= YOUR GOAL =
From the listing below, extract every line in which the word "clock" appears.

= DATA EXTRACTS =
####
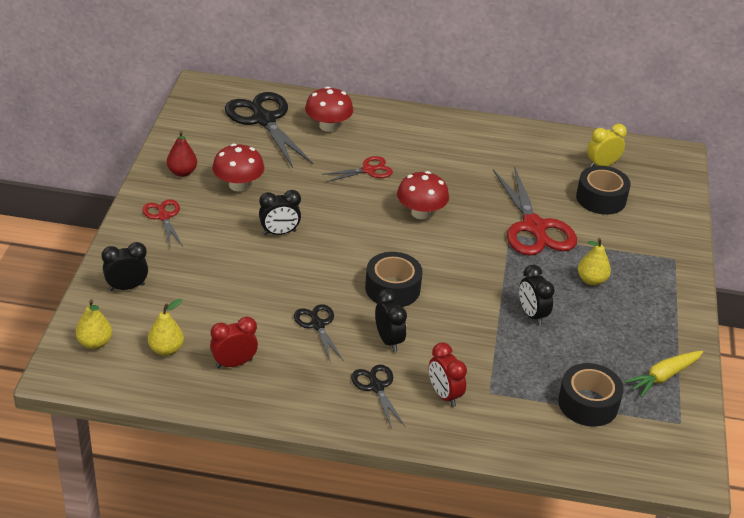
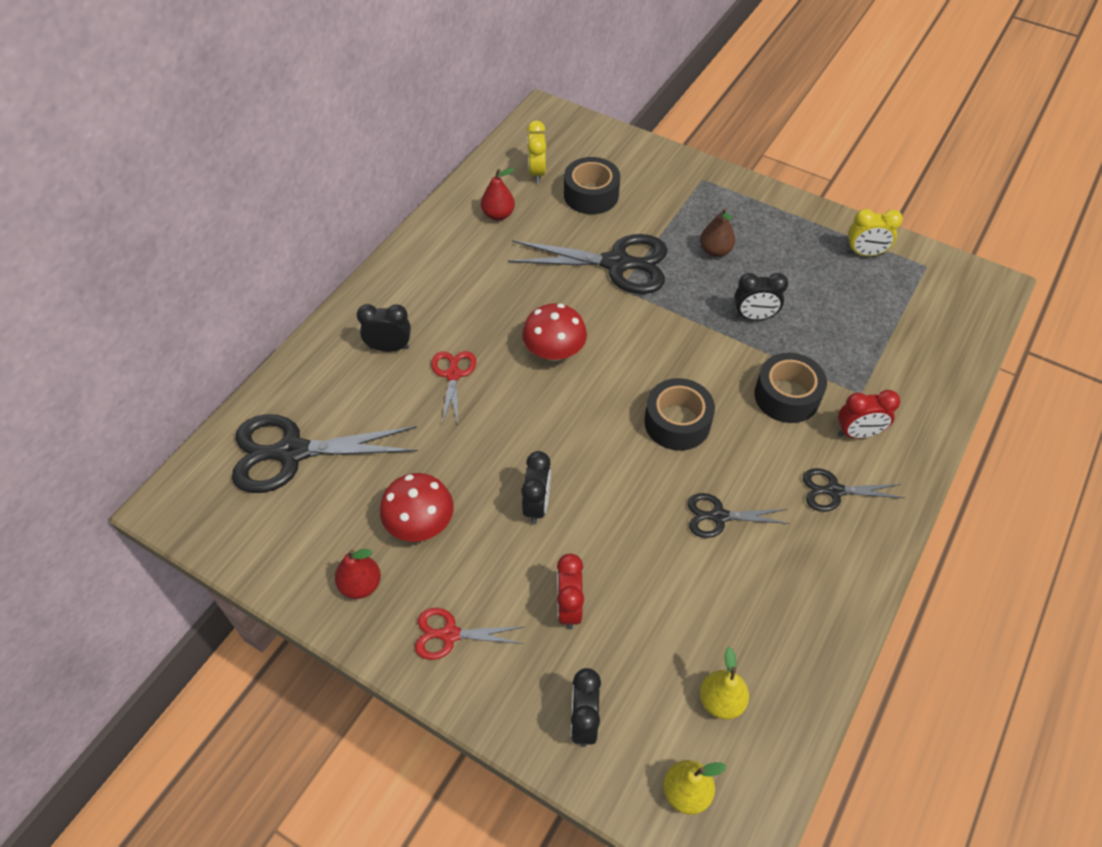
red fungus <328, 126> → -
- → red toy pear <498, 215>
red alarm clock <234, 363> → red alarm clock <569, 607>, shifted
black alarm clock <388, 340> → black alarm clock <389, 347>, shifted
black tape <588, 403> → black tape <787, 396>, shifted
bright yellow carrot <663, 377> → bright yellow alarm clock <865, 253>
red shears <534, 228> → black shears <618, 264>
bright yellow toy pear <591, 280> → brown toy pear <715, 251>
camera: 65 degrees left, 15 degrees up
####
= EXERCISE ANSWER =
red alarm clock <234, 363> → red alarm clock <569, 607>, shifted
black alarm clock <388, 340> → black alarm clock <389, 347>, shifted
bright yellow carrot <663, 377> → bright yellow alarm clock <865, 253>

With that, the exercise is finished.